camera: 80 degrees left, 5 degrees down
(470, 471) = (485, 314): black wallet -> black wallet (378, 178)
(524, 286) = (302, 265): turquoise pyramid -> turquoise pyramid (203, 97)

| Prompt |
Return all of the listing above exactly, leaving nothing out.

| Written reply |
camera: 80 degrees left, 5 degrees down
(470, 471) = (485, 314): black wallet -> black wallet (378, 178)
(524, 286) = (302, 265): turquoise pyramid -> turquoise pyramid (203, 97)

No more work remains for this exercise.